#### Problem details:
Give the data again in full, without pictures.
☆ ☆ ☆ ☆
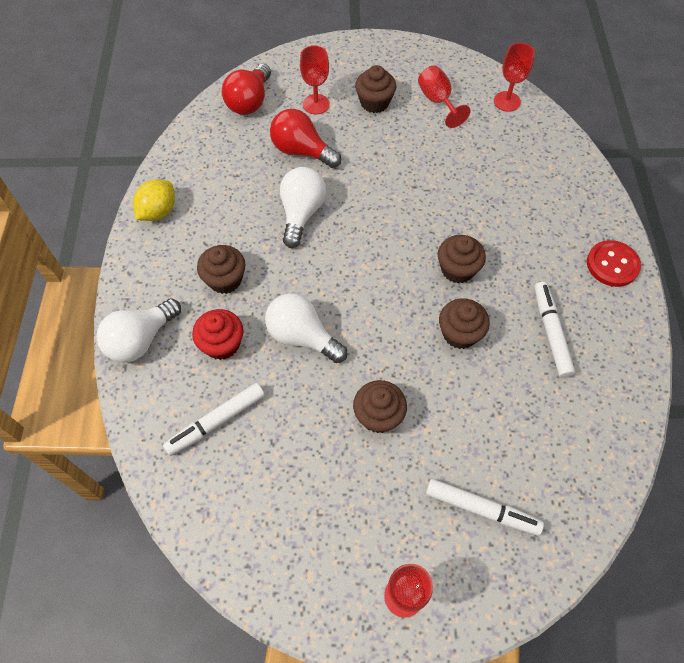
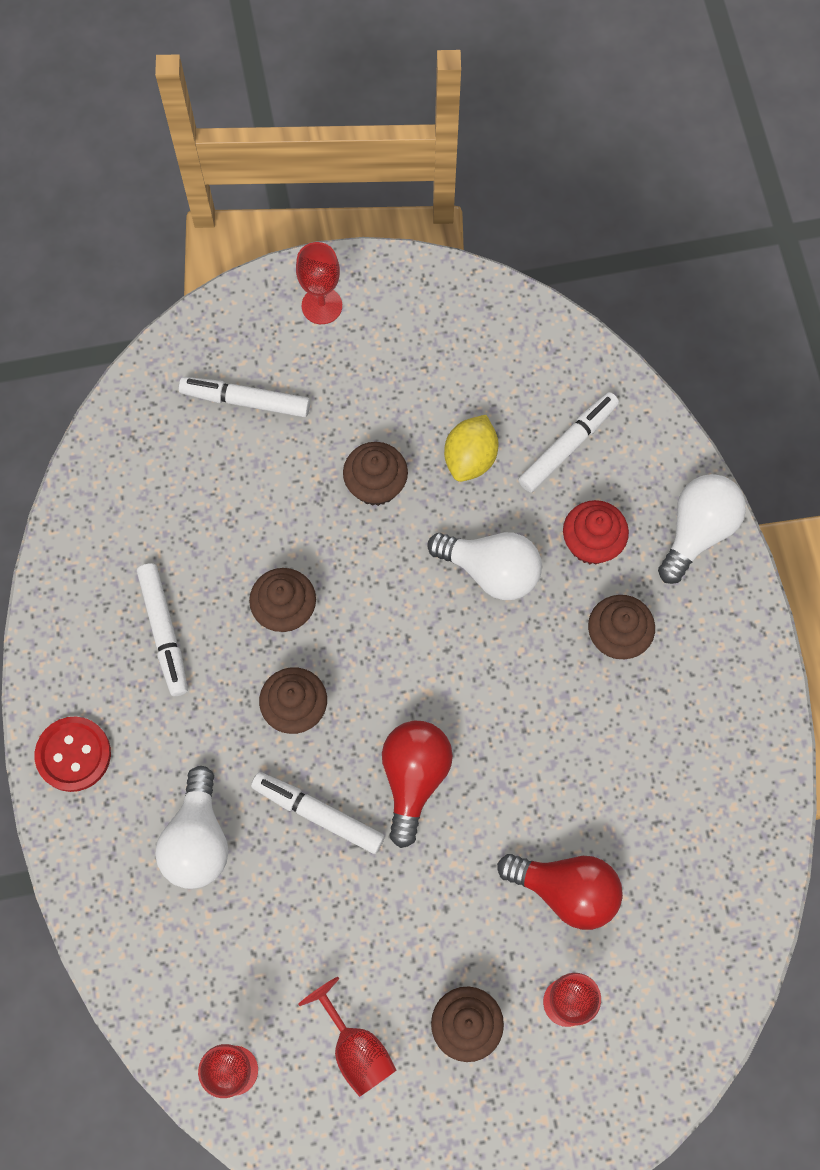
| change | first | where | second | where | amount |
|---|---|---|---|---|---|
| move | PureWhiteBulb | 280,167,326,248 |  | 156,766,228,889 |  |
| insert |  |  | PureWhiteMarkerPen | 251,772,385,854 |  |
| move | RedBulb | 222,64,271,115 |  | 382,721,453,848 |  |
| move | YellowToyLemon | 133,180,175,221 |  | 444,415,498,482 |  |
☆ ☆ ☆ ☆
#### Response to the exercise:
| change | first | where | second | where | amount |
|---|---|---|---|---|---|
| move | PureWhiteBulb | 280,167,326,248 |  | 156,766,228,889 |  |
| insert |  |  | PureWhiteMarkerPen | 251,772,385,854 |  |
| move | RedBulb | 222,64,271,115 |  | 382,721,453,848 |  |
| move | YellowToyLemon | 133,180,175,221 |  | 444,415,498,482 |  |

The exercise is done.